Look below for the lines from the one with "Memo Contacts: [68,488,364,646]" to the one with "palette.js: [672,496,717,554] ->", and copy exactly those lines, both ends included.

▶ [Exercise inputs]:
------
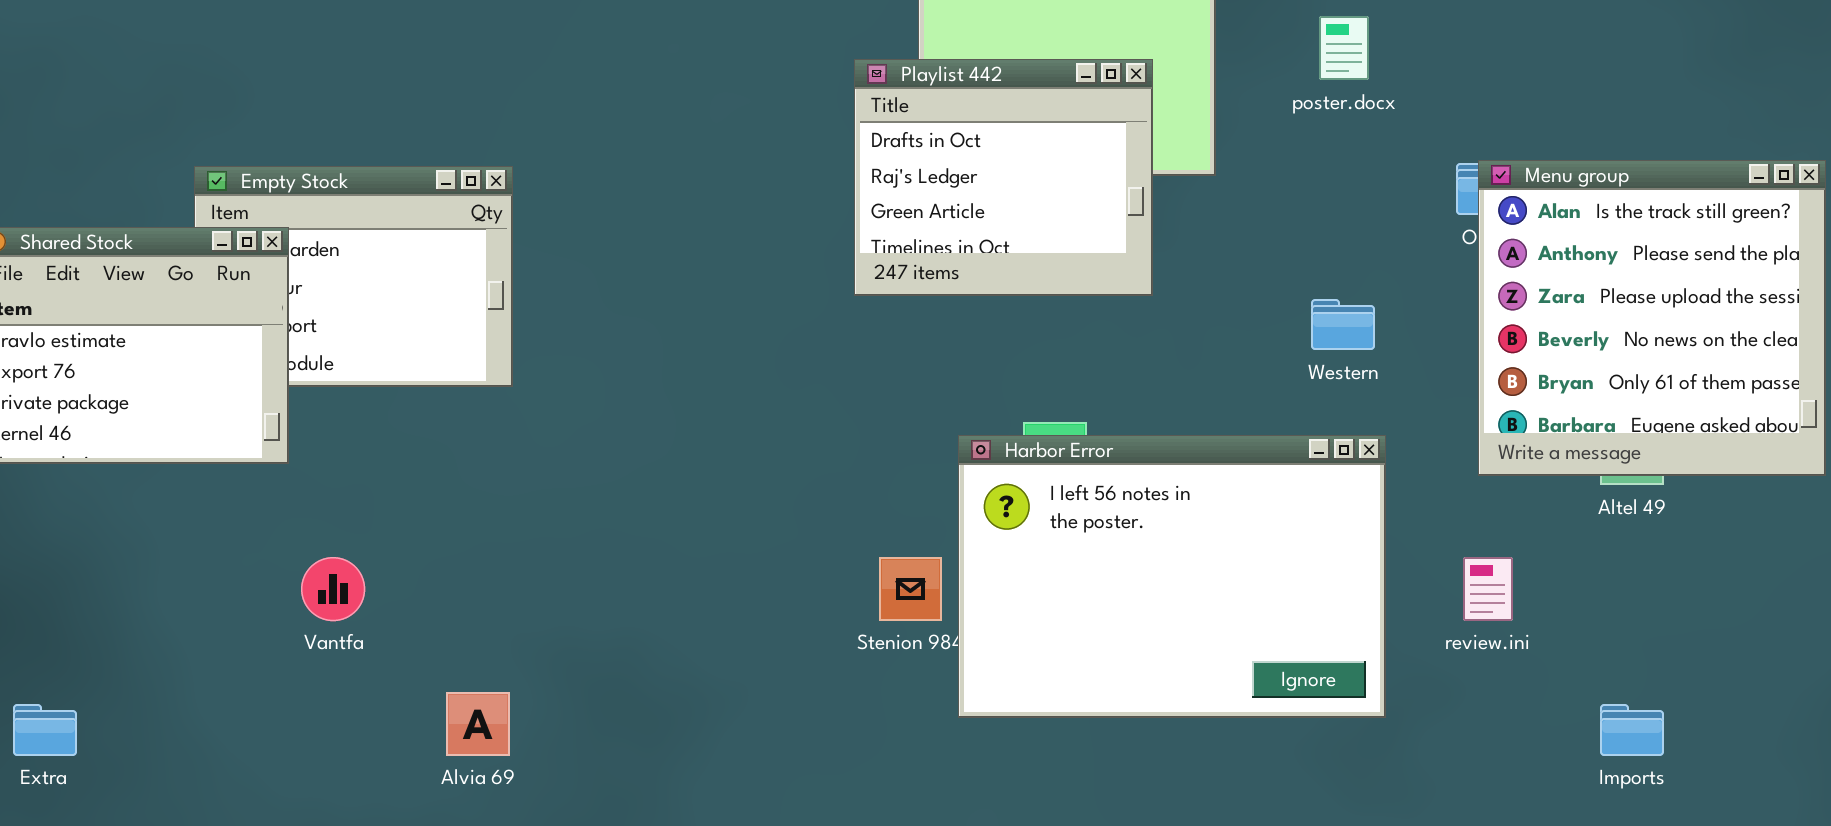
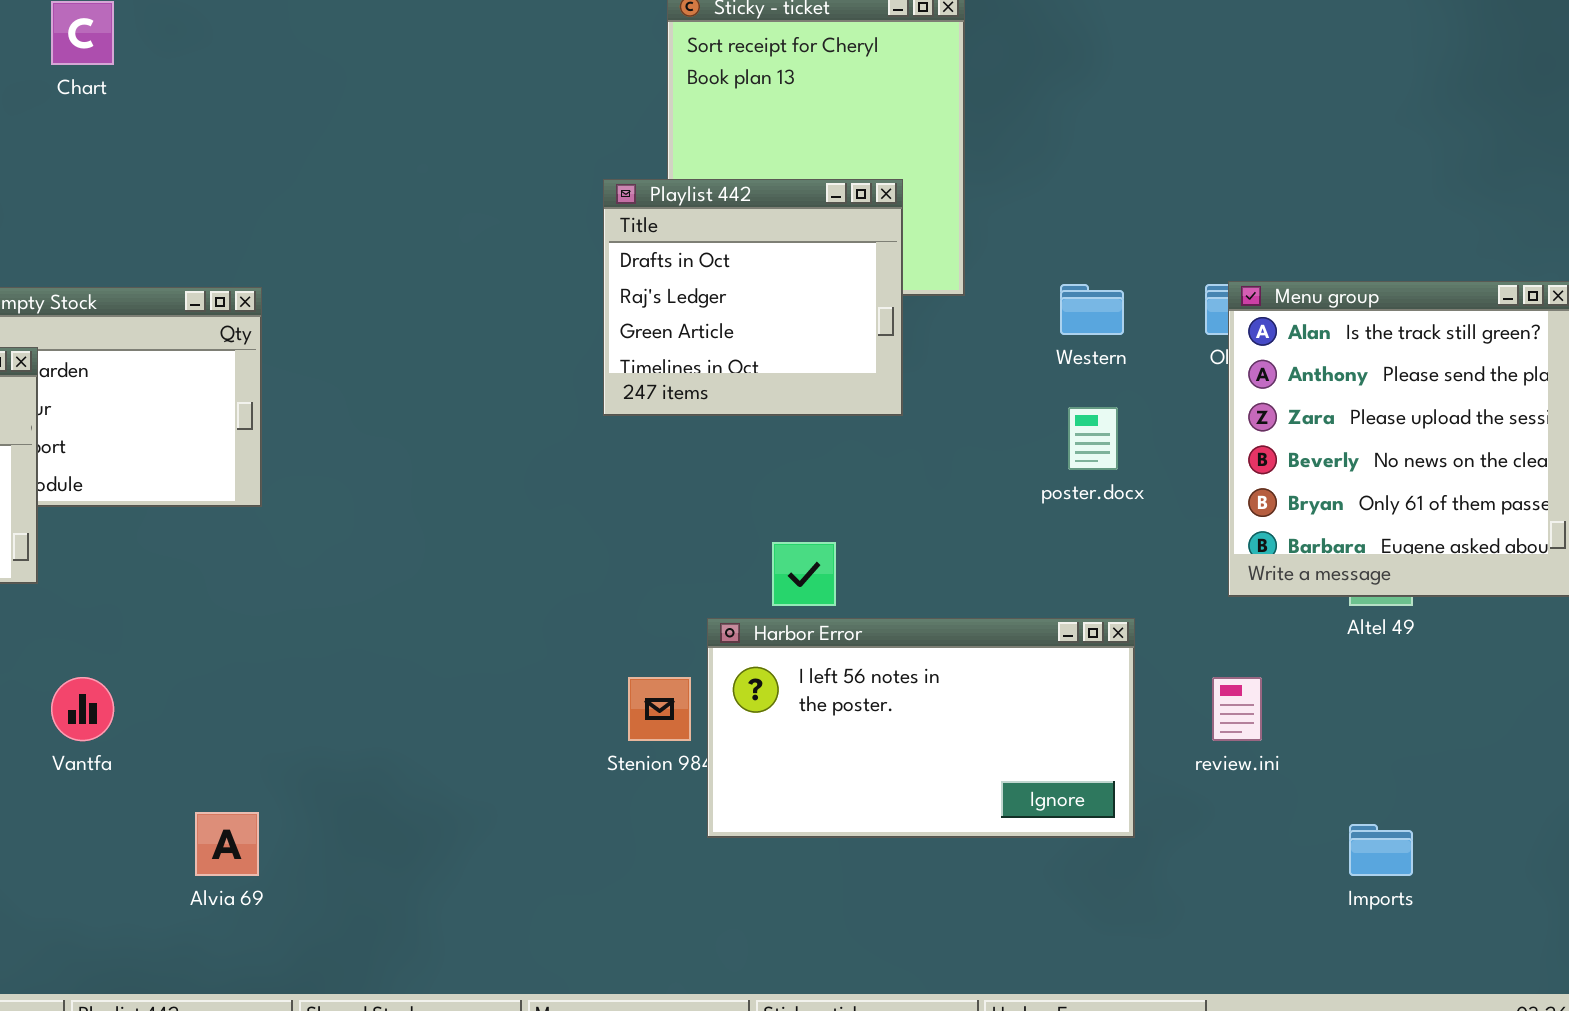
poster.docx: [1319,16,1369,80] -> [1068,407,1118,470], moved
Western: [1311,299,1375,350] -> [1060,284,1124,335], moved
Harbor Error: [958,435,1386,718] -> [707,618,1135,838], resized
------
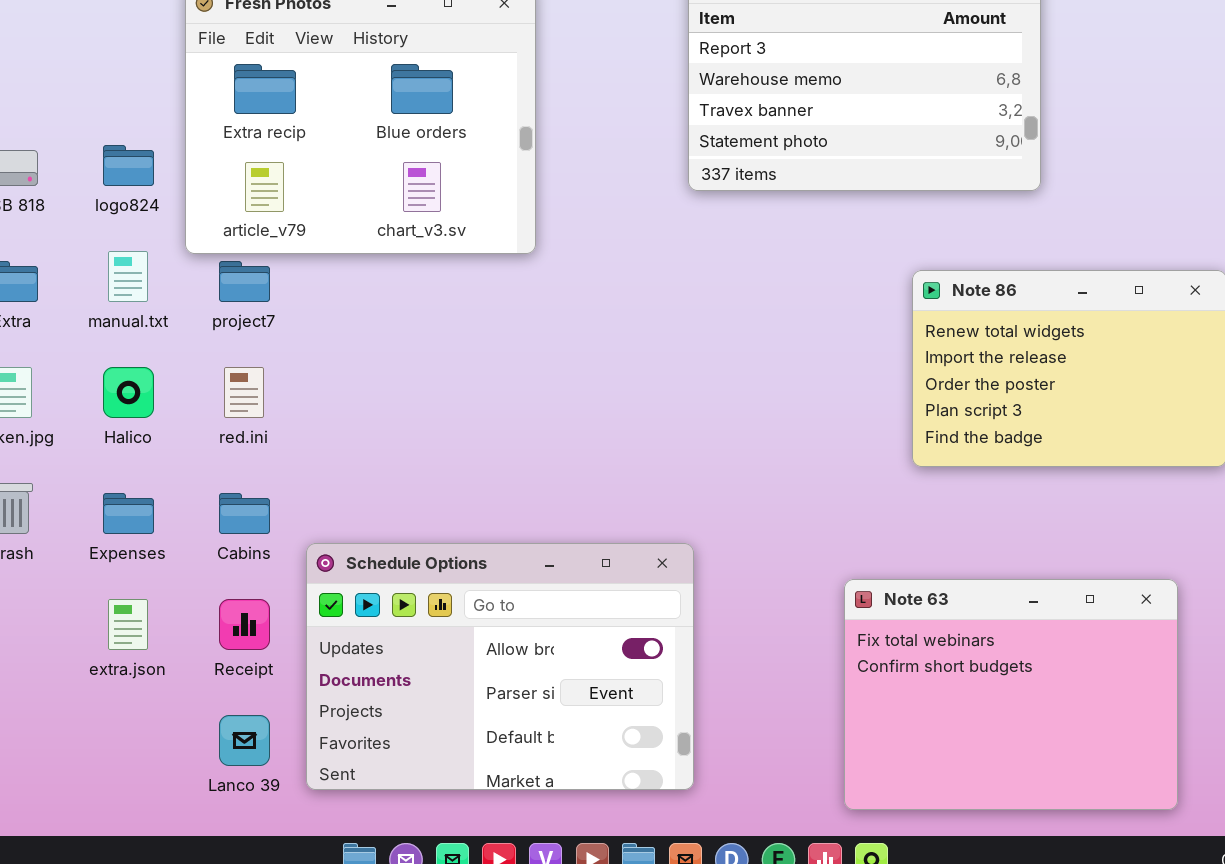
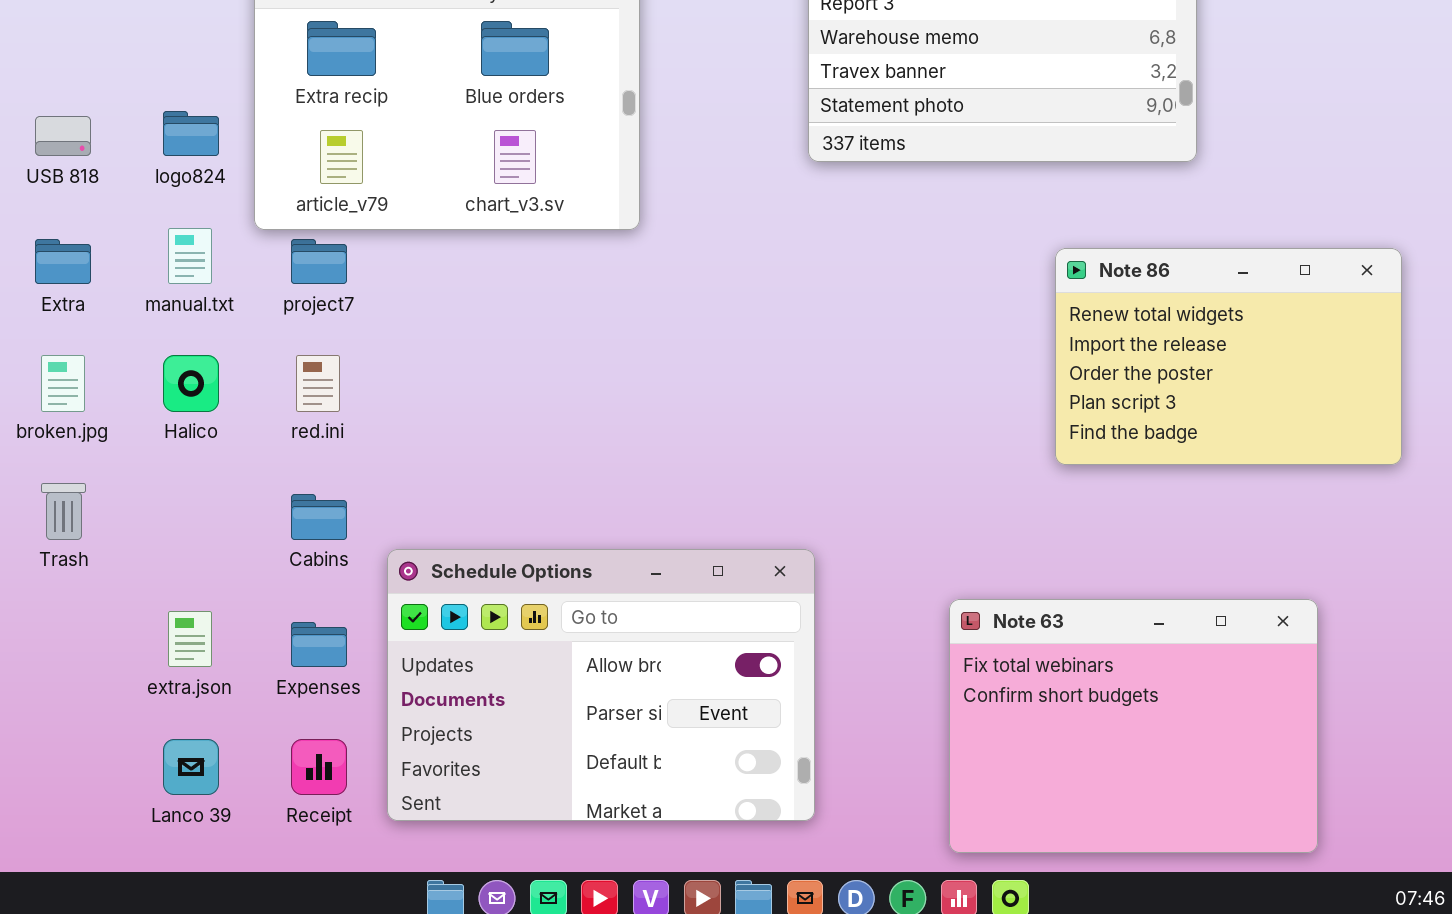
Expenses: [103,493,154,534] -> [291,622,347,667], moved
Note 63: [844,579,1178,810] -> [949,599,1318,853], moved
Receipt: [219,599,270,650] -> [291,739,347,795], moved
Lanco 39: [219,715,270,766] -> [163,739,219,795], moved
------
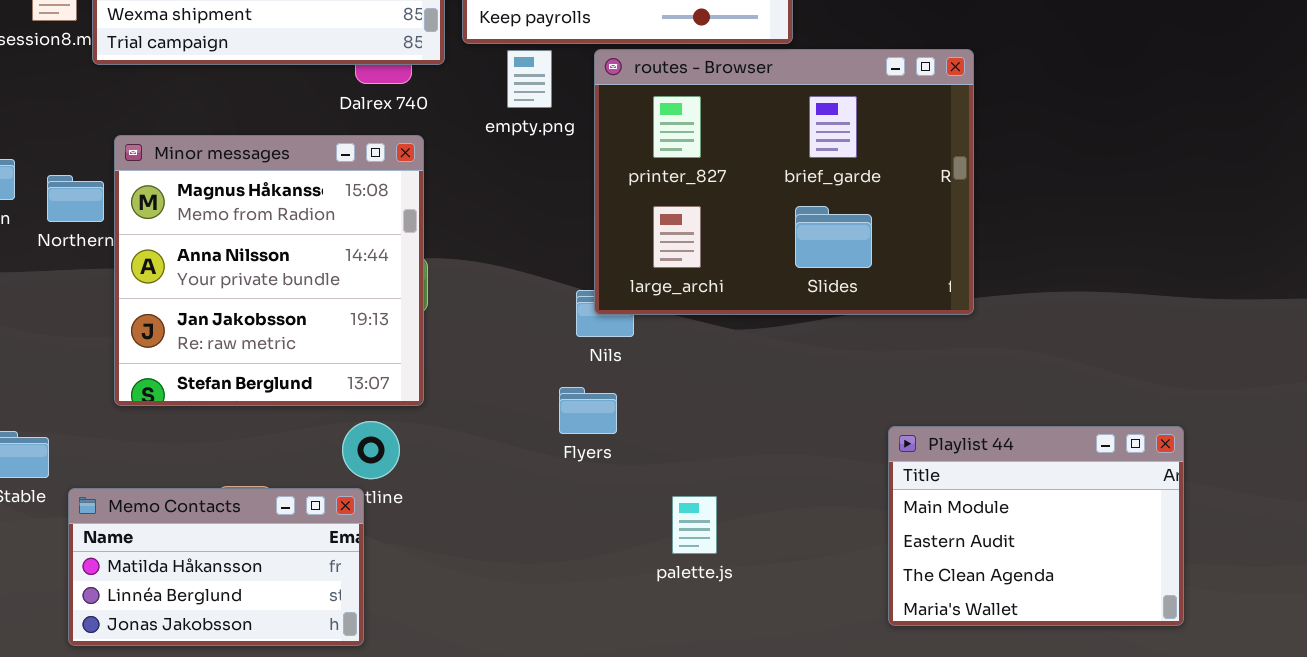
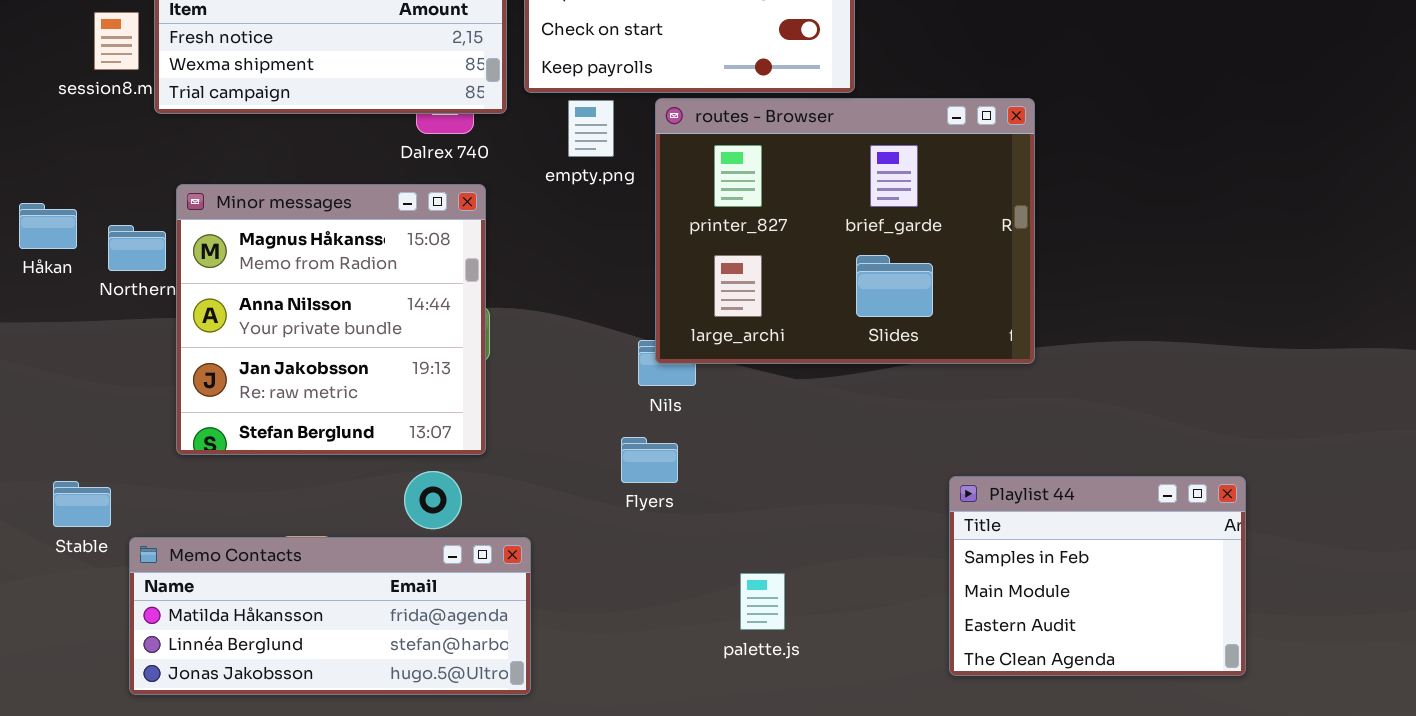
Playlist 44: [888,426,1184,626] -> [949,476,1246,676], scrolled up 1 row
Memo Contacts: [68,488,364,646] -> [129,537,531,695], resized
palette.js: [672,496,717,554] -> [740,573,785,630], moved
------
▶ [Problem solution]:
Memo Contacts: [68,488,364,646] -> [129,537,531,695], resized
palette.js: [672,496,717,554] -> [740,573,785,630], moved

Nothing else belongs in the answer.